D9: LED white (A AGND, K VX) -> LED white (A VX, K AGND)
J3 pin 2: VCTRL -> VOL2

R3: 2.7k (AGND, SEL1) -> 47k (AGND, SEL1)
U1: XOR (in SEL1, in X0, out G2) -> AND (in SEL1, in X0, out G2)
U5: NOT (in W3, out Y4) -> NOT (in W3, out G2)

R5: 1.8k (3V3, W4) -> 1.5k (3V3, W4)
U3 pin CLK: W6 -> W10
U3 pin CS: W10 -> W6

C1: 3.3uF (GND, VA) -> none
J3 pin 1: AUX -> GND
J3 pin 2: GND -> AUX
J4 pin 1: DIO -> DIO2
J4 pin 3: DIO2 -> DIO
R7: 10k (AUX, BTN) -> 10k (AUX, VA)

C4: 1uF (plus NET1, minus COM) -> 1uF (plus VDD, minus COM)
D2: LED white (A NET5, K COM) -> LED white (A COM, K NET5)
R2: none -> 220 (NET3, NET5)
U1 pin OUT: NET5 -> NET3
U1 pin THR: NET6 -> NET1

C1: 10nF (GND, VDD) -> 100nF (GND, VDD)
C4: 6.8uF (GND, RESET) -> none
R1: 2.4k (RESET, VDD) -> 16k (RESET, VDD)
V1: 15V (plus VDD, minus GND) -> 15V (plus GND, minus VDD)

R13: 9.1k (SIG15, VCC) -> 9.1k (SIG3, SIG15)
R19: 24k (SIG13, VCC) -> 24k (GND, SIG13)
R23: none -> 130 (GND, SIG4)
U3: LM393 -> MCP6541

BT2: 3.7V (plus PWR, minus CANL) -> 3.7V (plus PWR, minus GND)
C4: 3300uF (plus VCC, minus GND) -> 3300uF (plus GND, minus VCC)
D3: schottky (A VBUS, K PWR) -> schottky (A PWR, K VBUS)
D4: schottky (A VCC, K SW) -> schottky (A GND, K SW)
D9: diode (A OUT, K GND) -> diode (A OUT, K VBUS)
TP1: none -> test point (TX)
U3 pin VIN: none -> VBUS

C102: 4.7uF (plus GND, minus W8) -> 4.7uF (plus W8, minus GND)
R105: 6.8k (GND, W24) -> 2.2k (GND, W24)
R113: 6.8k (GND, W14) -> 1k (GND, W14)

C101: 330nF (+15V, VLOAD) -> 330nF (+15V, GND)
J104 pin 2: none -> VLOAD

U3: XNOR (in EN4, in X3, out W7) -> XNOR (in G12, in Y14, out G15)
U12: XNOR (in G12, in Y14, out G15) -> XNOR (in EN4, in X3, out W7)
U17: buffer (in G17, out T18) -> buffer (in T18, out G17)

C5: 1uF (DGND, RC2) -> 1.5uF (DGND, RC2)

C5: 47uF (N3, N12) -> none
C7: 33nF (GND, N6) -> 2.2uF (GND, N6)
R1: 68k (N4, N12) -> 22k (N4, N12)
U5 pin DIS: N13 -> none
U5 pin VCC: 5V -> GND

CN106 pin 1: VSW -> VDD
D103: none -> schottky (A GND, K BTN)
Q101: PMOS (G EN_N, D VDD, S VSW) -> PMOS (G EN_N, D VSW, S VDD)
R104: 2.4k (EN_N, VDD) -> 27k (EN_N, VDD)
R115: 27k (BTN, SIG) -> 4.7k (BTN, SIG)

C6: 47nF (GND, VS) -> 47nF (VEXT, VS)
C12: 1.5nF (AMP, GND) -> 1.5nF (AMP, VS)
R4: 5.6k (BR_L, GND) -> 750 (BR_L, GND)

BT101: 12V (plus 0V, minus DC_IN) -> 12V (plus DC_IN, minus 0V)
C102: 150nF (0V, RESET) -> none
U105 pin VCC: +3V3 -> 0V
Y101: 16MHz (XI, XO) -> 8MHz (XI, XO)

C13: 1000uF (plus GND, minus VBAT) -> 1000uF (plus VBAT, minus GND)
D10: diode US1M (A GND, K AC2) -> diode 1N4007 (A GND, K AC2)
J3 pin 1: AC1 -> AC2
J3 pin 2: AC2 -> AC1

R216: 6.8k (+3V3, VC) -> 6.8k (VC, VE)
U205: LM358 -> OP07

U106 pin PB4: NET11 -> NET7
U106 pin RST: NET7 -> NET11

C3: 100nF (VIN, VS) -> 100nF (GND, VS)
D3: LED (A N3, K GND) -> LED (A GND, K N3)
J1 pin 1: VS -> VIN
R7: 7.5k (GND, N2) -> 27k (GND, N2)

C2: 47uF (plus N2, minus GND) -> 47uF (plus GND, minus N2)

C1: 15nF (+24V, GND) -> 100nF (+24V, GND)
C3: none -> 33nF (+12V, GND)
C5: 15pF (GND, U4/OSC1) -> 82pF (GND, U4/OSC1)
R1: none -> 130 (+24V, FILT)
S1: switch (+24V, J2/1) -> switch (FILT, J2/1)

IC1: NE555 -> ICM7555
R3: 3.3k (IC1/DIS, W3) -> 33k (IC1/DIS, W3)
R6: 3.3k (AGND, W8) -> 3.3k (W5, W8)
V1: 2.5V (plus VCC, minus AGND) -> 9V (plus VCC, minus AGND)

| WHAT YOU WILL DO |
Each line above should be duplicated without any alteration.

| REPLY |
D9: LED white (A AGND, K VX) -> LED white (A VX, K AGND)
J3 pin 2: VCTRL -> VOL2

R3: 2.7k (AGND, SEL1) -> 47k (AGND, SEL1)
U1: XOR (in SEL1, in X0, out G2) -> AND (in SEL1, in X0, out G2)
U5: NOT (in W3, out Y4) -> NOT (in W3, out G2)

R5: 1.8k (3V3, W4) -> 1.5k (3V3, W4)
U3 pin CLK: W6 -> W10
U3 pin CS: W10 -> W6

C1: 3.3uF (GND, VA) -> none
J3 pin 1: AUX -> GND
J3 pin 2: GND -> AUX
J4 pin 1: DIO -> DIO2
J4 pin 3: DIO2 -> DIO
R7: 10k (AUX, BTN) -> 10k (AUX, VA)

C4: 1uF (plus NET1, minus COM) -> 1uF (plus VDD, minus COM)
D2: LED white (A NET5, K COM) -> LED white (A COM, K NET5)
R2: none -> 220 (NET3, NET5)
U1 pin OUT: NET5 -> NET3
U1 pin THR: NET6 -> NET1

C1: 10nF (GND, VDD) -> 100nF (GND, VDD)
C4: 6.8uF (GND, RESET) -> none
R1: 2.4k (RESET, VDD) -> 16k (RESET, VDD)
V1: 15V (plus VDD, minus GND) -> 15V (plus GND, minus VDD)

R13: 9.1k (SIG15, VCC) -> 9.1k (SIG3, SIG15)
R19: 24k (SIG13, VCC) -> 24k (GND, SIG13)
R23: none -> 130 (GND, SIG4)
U3: LM393 -> MCP6541

BT2: 3.7V (plus PWR, minus CANL) -> 3.7V (plus PWR, minus GND)
C4: 3300uF (plus VCC, minus GND) -> 3300uF (plus GND, minus VCC)
D3: schottky (A VBUS, K PWR) -> schottky (A PWR, K VBUS)
D4: schottky (A VCC, K SW) -> schottky (A GND, K SW)
D9: diode (A OUT, K GND) -> diode (A OUT, K VBUS)
TP1: none -> test point (TX)
U3 pin VIN: none -> VBUS

C102: 4.7uF (plus GND, minus W8) -> 4.7uF (plus W8, minus GND)
R105: 6.8k (GND, W24) -> 2.2k (GND, W24)
R113: 6.8k (GND, W14) -> 1k (GND, W14)

C101: 330nF (+15V, VLOAD) -> 330nF (+15V, GND)
J104 pin 2: none -> VLOAD

U3: XNOR (in EN4, in X3, out W7) -> XNOR (in G12, in Y14, out G15)
U12: XNOR (in G12, in Y14, out G15) -> XNOR (in EN4, in X3, out W7)
U17: buffer (in G17, out T18) -> buffer (in T18, out G17)

C5: 1uF (DGND, RC2) -> 1.5uF (DGND, RC2)

C5: 47uF (N3, N12) -> none
C7: 33nF (GND, N6) -> 2.2uF (GND, N6)
R1: 68k (N4, N12) -> 22k (N4, N12)
U5 pin DIS: N13 -> none
U5 pin VCC: 5V -> GND

CN106 pin 1: VSW -> VDD
D103: none -> schottky (A GND, K BTN)
Q101: PMOS (G EN_N, D VDD, S VSW) -> PMOS (G EN_N, D VSW, S VDD)
R104: 2.4k (EN_N, VDD) -> 27k (EN_N, VDD)
R115: 27k (BTN, SIG) -> 4.7k (BTN, SIG)

C6: 47nF (GND, VS) -> 47nF (VEXT, VS)
C12: 1.5nF (AMP, GND) -> 1.5nF (AMP, VS)
R4: 5.6k (BR_L, GND) -> 750 (BR_L, GND)

BT101: 12V (plus 0V, minus DC_IN) -> 12V (plus DC_IN, minus 0V)
C102: 150nF (0V, RESET) -> none
U105 pin VCC: +3V3 -> 0V
Y101: 16MHz (XI, XO) -> 8MHz (XI, XO)

C13: 1000uF (plus GND, minus VBAT) -> 1000uF (plus VBAT, minus GND)
D10: diode US1M (A GND, K AC2) -> diode 1N4007 (A GND, K AC2)
J3 pin 1: AC1 -> AC2
J3 pin 2: AC2 -> AC1

R216: 6.8k (+3V3, VC) -> 6.8k (VC, VE)
U205: LM358 -> OP07

U106 pin PB4: NET11 -> NET7
U106 pin RST: NET7 -> NET11

C3: 100nF (VIN, VS) -> 100nF (GND, VS)
D3: LED (A N3, K GND) -> LED (A GND, K N3)
J1 pin 1: VS -> VIN
R7: 7.5k (GND, N2) -> 27k (GND, N2)

C2: 47uF (plus N2, minus GND) -> 47uF (plus GND, minus N2)

C1: 15nF (+24V, GND) -> 100nF (+24V, GND)
C3: none -> 33nF (+12V, GND)
C5: 15pF (GND, U4/OSC1) -> 82pF (GND, U4/OSC1)
R1: none -> 130 (+24V, FILT)
S1: switch (+24V, J2/1) -> switch (FILT, J2/1)

IC1: NE555 -> ICM7555
R3: 3.3k (IC1/DIS, W3) -> 33k (IC1/DIS, W3)
R6: 3.3k (AGND, W8) -> 3.3k (W5, W8)
V1: 2.5V (plus VCC, minus AGND) -> 9V (plus VCC, minus AGND)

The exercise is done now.